Aim of the exercise: Rewrite every one of the records below, putting "center line" wherever "centreline" appears and leaving all else unchanged.

Records for this exercise:
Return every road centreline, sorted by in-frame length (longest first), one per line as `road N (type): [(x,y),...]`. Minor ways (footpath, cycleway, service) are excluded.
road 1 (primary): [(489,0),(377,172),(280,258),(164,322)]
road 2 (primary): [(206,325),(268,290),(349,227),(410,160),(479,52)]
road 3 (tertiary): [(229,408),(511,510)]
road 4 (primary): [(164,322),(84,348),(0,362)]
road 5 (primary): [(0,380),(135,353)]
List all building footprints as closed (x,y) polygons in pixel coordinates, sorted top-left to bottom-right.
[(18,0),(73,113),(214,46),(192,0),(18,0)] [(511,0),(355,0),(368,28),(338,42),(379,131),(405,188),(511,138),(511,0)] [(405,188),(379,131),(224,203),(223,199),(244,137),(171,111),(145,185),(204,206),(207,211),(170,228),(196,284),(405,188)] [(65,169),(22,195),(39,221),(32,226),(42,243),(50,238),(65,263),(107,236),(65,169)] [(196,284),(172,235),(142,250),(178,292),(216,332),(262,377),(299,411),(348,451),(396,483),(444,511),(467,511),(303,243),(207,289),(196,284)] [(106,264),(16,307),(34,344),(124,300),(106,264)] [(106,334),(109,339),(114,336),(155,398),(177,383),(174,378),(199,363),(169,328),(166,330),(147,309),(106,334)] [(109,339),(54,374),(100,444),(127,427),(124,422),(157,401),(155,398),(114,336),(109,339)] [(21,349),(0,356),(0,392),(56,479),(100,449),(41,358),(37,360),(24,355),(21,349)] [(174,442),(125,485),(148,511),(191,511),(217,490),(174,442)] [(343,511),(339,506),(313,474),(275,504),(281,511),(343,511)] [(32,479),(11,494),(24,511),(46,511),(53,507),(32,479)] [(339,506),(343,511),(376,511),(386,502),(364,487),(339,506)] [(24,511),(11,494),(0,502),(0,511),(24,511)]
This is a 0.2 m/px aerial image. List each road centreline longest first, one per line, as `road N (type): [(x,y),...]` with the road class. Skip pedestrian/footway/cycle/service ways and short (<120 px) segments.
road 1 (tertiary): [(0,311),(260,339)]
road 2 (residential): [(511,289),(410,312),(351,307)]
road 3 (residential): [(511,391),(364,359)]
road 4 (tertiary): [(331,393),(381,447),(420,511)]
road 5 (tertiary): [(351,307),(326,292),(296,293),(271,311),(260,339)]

Response below:
Return every road center line, sorted by in-frame length (longest first), one per line as `road N (type): [(x,y),...]`. Minor ways (footpath, cycleway, service) are excluded.
road 1 (primary): [(489,0),(377,172),(280,258),(164,322)]
road 2 (primary): [(206,325),(268,290),(349,227),(410,160),(479,52)]
road 3 (tertiary): [(229,408),(511,510)]
road 4 (primary): [(164,322),(84,348),(0,362)]
road 5 (primary): [(0,380),(135,353)]
List all building footprints as closed (x,y) polygons in pixel coordinates, sorted top-left to bottom-right.
[(18,0),(73,113),(214,46),(192,0),(18,0)] [(511,0),(355,0),(368,28),(338,42),(379,131),(405,188),(511,138),(511,0)] [(405,188),(379,131),(224,203),(223,199),(244,137),(171,111),(145,185),(204,206),(207,211),(170,228),(196,284),(405,188)] [(65,169),(22,195),(39,221),(32,226),(42,243),(50,238),(65,263),(107,236),(65,169)] [(196,284),(172,235),(142,250),(178,292),(216,332),(262,377),(299,411),(348,451),(396,483),(444,511),(467,511),(303,243),(207,289),(196,284)] [(106,264),(16,307),(34,344),(124,300),(106,264)] [(106,334),(109,339),(114,336),(155,398),(177,383),(174,378),(199,363),(169,328),(166,330),(147,309),(106,334)] [(109,339),(54,374),(100,444),(127,427),(124,422),(157,401),(155,398),(114,336),(109,339)] [(21,349),(0,356),(0,392),(56,479),(100,449),(41,358),(37,360),(24,355),(21,349)] [(174,442),(125,485),(148,511),(191,511),(217,490),(174,442)] [(343,511),(339,506),(313,474),(275,504),(281,511),(343,511)] [(32,479),(11,494),(24,511),(46,511),(53,507),(32,479)] [(339,506),(343,511),(376,511),(386,502),(364,487),(339,506)] [(24,511),(11,494),(0,502),(0,511),(24,511)]
This is a 0.2 m/px aerial image. List each road center line longest first, one per line, as `road N (type): [(x,y),...]` with the road class. Skip pedestrian/footway/cycle/service ways and short (<120 px) segments.
road 1 (tertiary): [(0,311),(260,339)]
road 2 (residential): [(511,289),(410,312),(351,307)]
road 3 (residential): [(511,391),(364,359)]
road 4 (tertiary): [(331,393),(381,447),(420,511)]
road 5 (tertiary): [(351,307),(326,292),(296,293),(271,311),(260,339)]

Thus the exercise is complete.